**Exercise:**
Pick out every line in the listing below that contains the string "with" and copy each of those lines in full.

**Data for this exercise:**

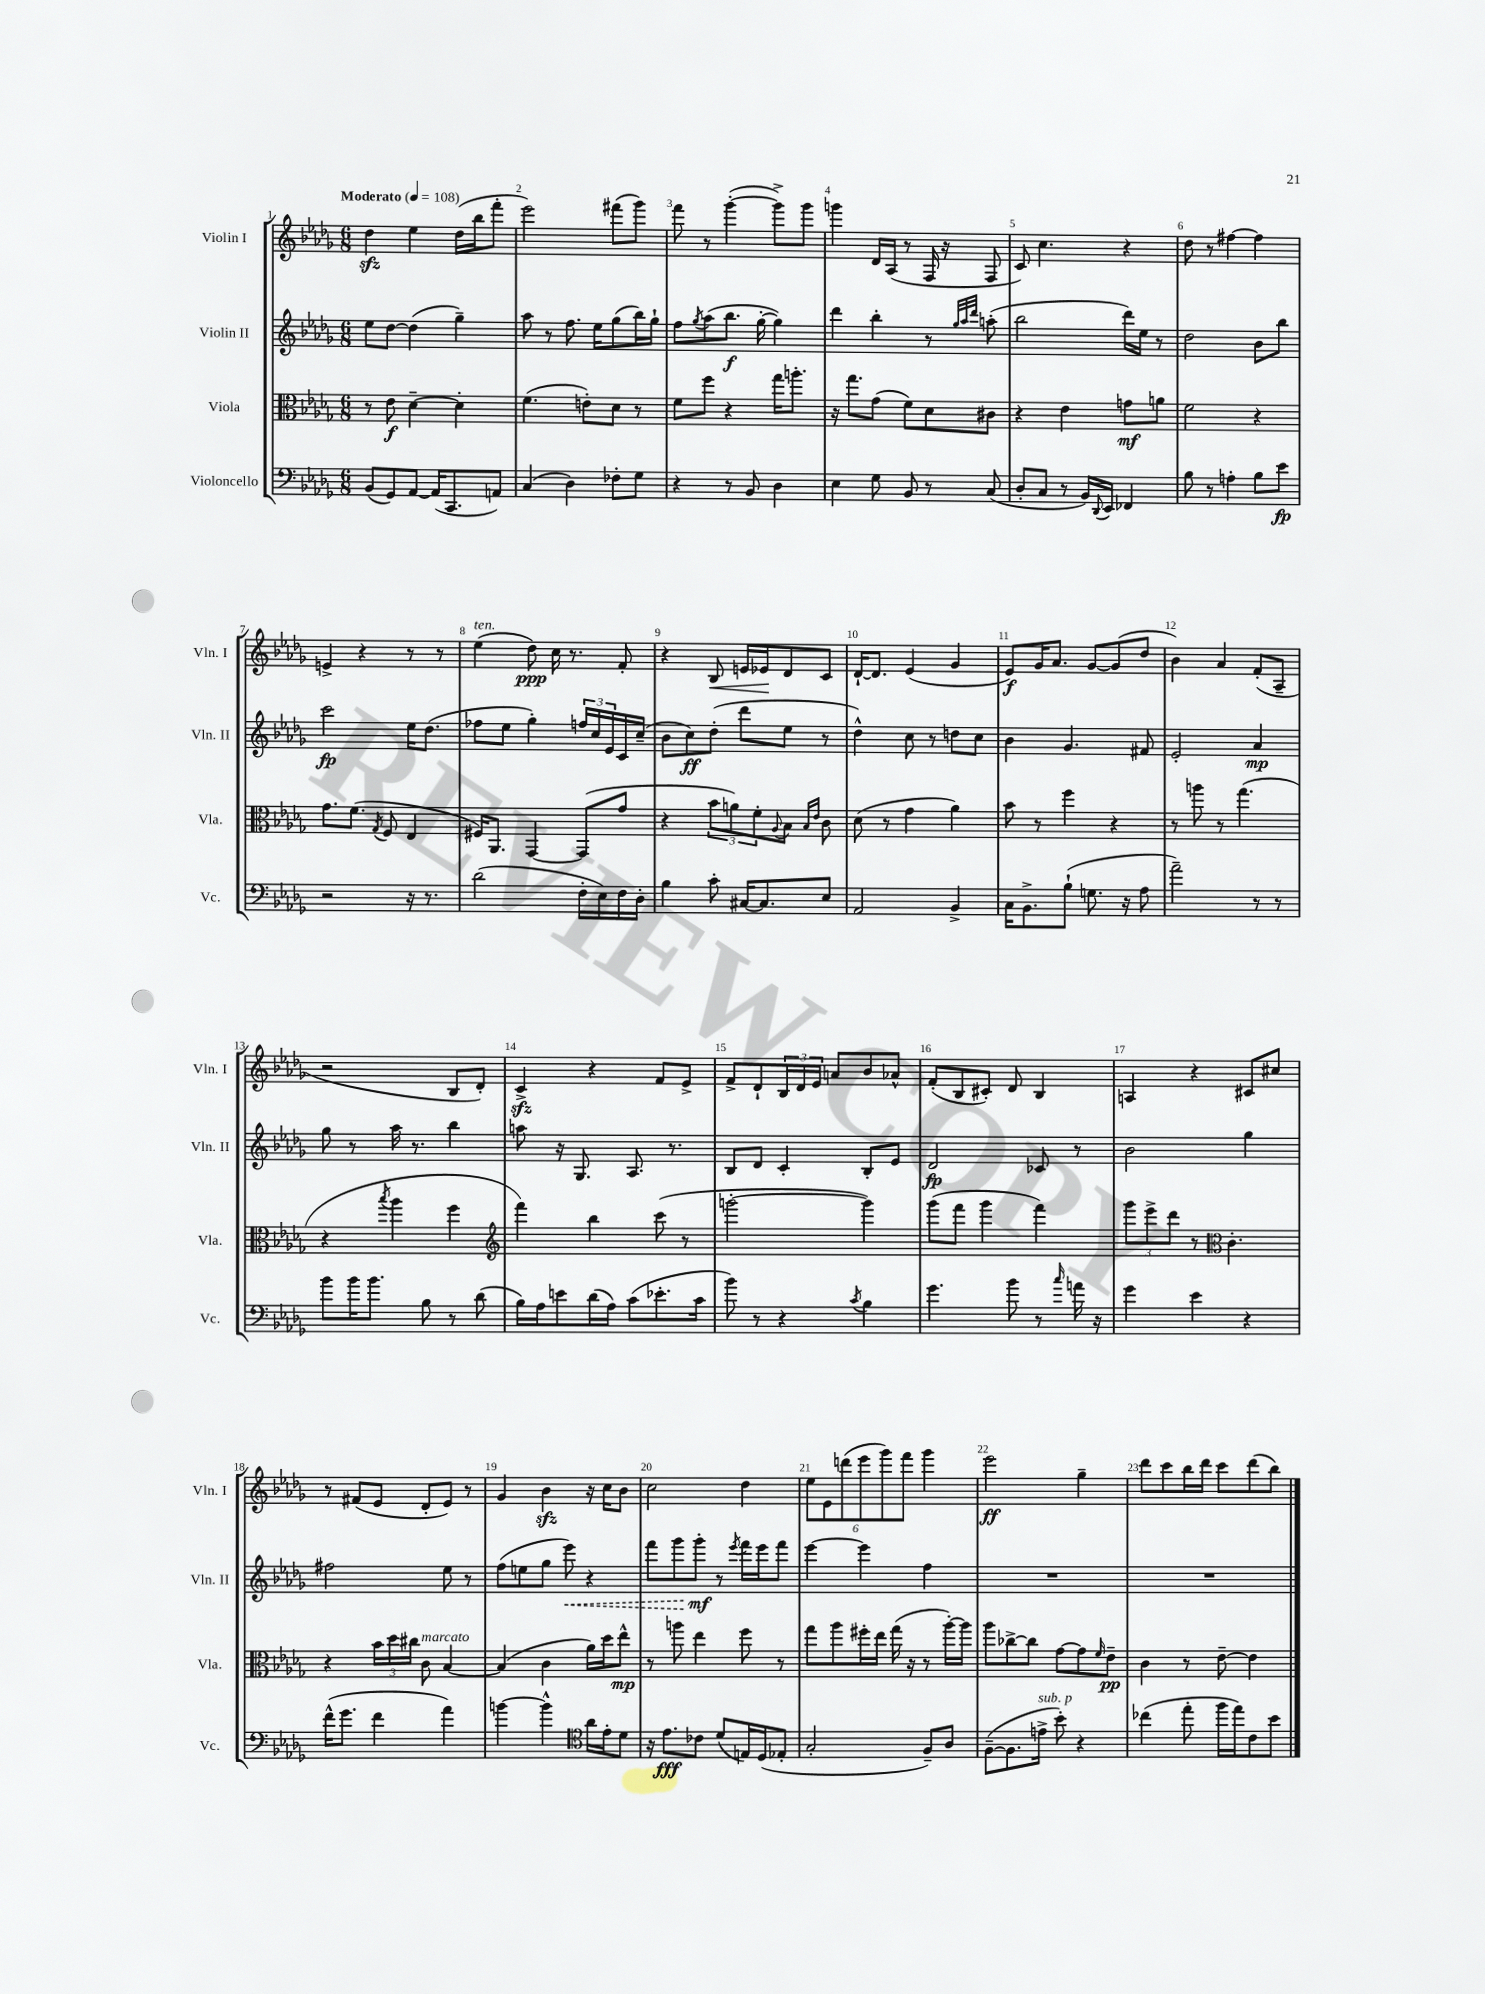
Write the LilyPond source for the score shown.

<<
\new StaffGroup <<
\new Staff = "s0" \with { instrumentName = "Violin I" shortInstrumentName = "Vln. I" } {
    \clef treble \key des \major \numericTimeSignature \time 6/8 \tempo "Moderato" 4 = 108
    des''4\sfz ees''4 des''16( bes''16 f'''8-. |
    ees'''2) fis'''8( ges'''8) |
    f'''8 r8 ges'''4~-.( ges'''8->) ges'''8 |
    g'''4 des'16 aes16( r8 f16 r16 f8 |
    c'8) c''4. r4 |
    des''8 r8 fis''4~ fis''4 |
    e'4-> r4 r8 r8 |
    ees''4^\markup { \italic "ten." }( des''8\ppp) c''16 r8. f'8-. |
    r4 bes8\< e'16 ees'16\! des'8 c'8 |
    des'16~-! des'8. ees'4( ges'4 |
    ees'8\f) ges'16 aes'8. ges'8~ ges'8( des''8 |
    bes'4) aes'4 f'8-.( aes8-- |
    r2 bes8 des'8-.) |
    c'4->\sfz r4 f'8 ees'8-> |
    f'8-> des'8-! \tuplet 3/2 { bes16 des'16 ees'16 } a'8 bes'8 aes'8-^ |
    f'8-.( bes8 cis'8-.) des'8 bes4 |
    a4 r4 cis'8 cis''8 |
    r8 fis'8( ees'8 des'8-. ees'8) r8 |
    ges'4 bes'4\sfz r16 c''16 bes'8 |
    c''2 des''4 |
    \tuplet 6/4 { ees''8 ees'8 d'''8( ees'''8 ges'''8) f'''8 } ges'''4 |
    ees'''2\ff ges''4-- |
    des'''8 c'''8 bes''16 des'''16 c'''8 des'''8( bes''8) \bar "|." |
}
\new Staff = "s1" \with { instrumentName = "Violin II" shortInstrumentName = "Vln. II" } {
    \clef treble \key des \major \numericTimeSignature \time 6/8
    ees''8 des''8~ des''4( ges''4--) |
    aes''8 r8 f''8. ees''16 ges''8( bes''16) ges''16-! |
    f''8 \acciaccatura { ges''8 } aes''8( bes''8.\f ges''16~-. ges''4) |
    des'''4 bes''4-. r8 \grace { ges''32 aes''32 des'''32 } a''8-.( |
    bes''2 des'''16) ees''16 r8 |
    des''2 bes'8 bes''8 |
    c'''2\fp ees''16 des''8.( |
    fes''8 ees''8 ges''4-.) \tuplet 3/2 { f''16 c''16 ees'16 } c'16 c''16--( |
    bes'8 c''8\ff) des''8-.( des'''8 ees''8 r8 |
    des''4-^) c''8 r8 d''8 c''8 |
    bes'4 ges'4. fis'8 |
    ees'2-. aes'4\mp |
    ges''8 r8 aes''16 r8. bes''4 |
    a''8 r16 ges8. aes8. r8. |
    bes8 des'8 c'4-. bes8-. ees'8 |
    des'2\fp ces'8 r8 |
    bes'2 ges''4 |
    fis''2 ees''8 r8 |
    f''8( e''8 ges''8 \once \override Hairpin.style = #'dashed-line ees'''8\<) r4 |
    f'''8 ges'''8 ges'''8-.\mf\! r8 \acciaccatura { ees'''8 } f'''16 ees'''16 f'''8 |
    ees'''4~ ees'''4 f''4 |
    R2. |
    R2. \bar "|." |
}
\new Staff = "s2" \with { instrumentName = "Viola" shortInstrumentName = "Vla." } {
    \clef alto \key des \major \numericTimeSignature \time 6/8
    r8 ees'8\f des'4~-- des'4-. |
    f'4.( e'8-.) des'8 r8 |
    f'8 f''8 r4 ges''16 a''8.-. |
    r16 ges''8. ges'8( f'8) des'8 cis'8 |
    r4 ees'4 g'8\mf a'8 |
    f'2 r4 |
    ges'8. f'8.( \acciaccatura { ges8 } f8 ees4 |
    fis16) aes,8. ges,4~ ges,8( ges'8 |
    r4 \tuplet 3/2 { bes'8 a'8) f'8-. } \appoggiatura { aes8 } bes8 \grace { bes16 ees'16 } c'8 |
    des'8( r8 ges'4 aes'4) |
    bes'8 r8 f''4 r4 |
    r8 a''8 r8 ges''4.( |
    r4 \acciaccatura { bes''8 } aes''4 f''4 |
    \clef treble f'''4) bes''4 c'''8( r8 |
    g'''2~-. g'''4) |
    ges'''8( f'''8 ges'''4 f'''4) |
    \tuplet 3/2 { ges'''8 ees'''8-> des'''8 } r8 \clef alto c'4.-. |
    r4 \tuplet 3/2 { bes'16 des''16 cis''16 } c'8^\markup { \italic "marcato" } bes4~ |
    bes4( c'4 aes'16) des''16 ees''8-^\mp |
    r8 a''8 ees''4 f''8 r8 |
    ges''8 aes''8 fis''16-. ees''16 ges''16( r16 r8 aes''16~-.) aes''16 |
    aes''8 ces''8~-> ces''8 ges'8~ ges'8 \grace { f'16 } ees'8--\pp |
    c'4 r8 ees'8~-- ees'4 \bar "|." |
}
\new Staff = "s3" \with { instrumentName = "Violoncello" shortInstrumentName = "Vc." } {
    \clef bass \key des \major \numericTimeSignature \time 6/8
    bes,8( ges,8) aes,8~ aes,16( c,8. a,8) |
    c4( des4) fes8-. ges8 |
    r4 r8 bes,8 des4 |
    ees4 ges8 bes,8 r8 c8( |
    des8-. c8 r8 bes,16) \appoggiatura { des,8 } ees,16 fes,4 |
    bes8 r8 a4-. bes8 ees'8\fp |
    r2 r16 r8. |
    des'2( f16-. ees16) f16 des16-. |
    bes4 c'8-. cis16~ cis8. ees8 |
    aes,2 bes,4-> |
    c16 bes,8.-> bes8-!( g8. r16 aes8 |
    aes'2--) r8 r8 |
    bes'8 bes'16 bes'8. bes8 r8 des'8( |
    bes16) aes16 e'8 des'16( aes16) c'8( ees'8.-. c'16 |
    bes'8) r8 r4 \acciaccatura { c'8 } bes4 |
    ges'4. bes'8 r8 \grace { c''16 } a'16 r16 |
    ges'4 ees'4 r4 |
    f'16-^( ges'8. f'4 aes'4) |
    b'4~ b'4-^ \clef tenor aes'16 ees'16-. des'8 |
    r16 ees'8.\fff ces'8 des'8( e16) des16( ees8-. |
    ges2-. f8--) aes8 |
    f8~--( f8. e'16->^\markup { \italic "sub. p" } bes'8-.) r4 |
    ces''4( ees''8-. f''16 ees''16) c'8 bes'8 \bar "|." |
}
>>
>>
\layout { \context { \Score \override BarNumber.break-visibility = ##(#f #t #t) barNumberVisibility = #all-bar-numbers-visible } }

**Correct result:**
\new Staff = "s0" \with { instrumentName = "Violin I" shortInstrumentName = "Vln. I" } {
\new Staff = "s1" \with { instrumentName = "Violin II" shortInstrumentName = "Vln. II" } {
\new Staff = "s2" \with { instrumentName = "Viola" shortInstrumentName = "Vla." } {
\new Staff = "s3" \with { instrumentName = "Violoncello" shortInstrumentName = "Vc." } {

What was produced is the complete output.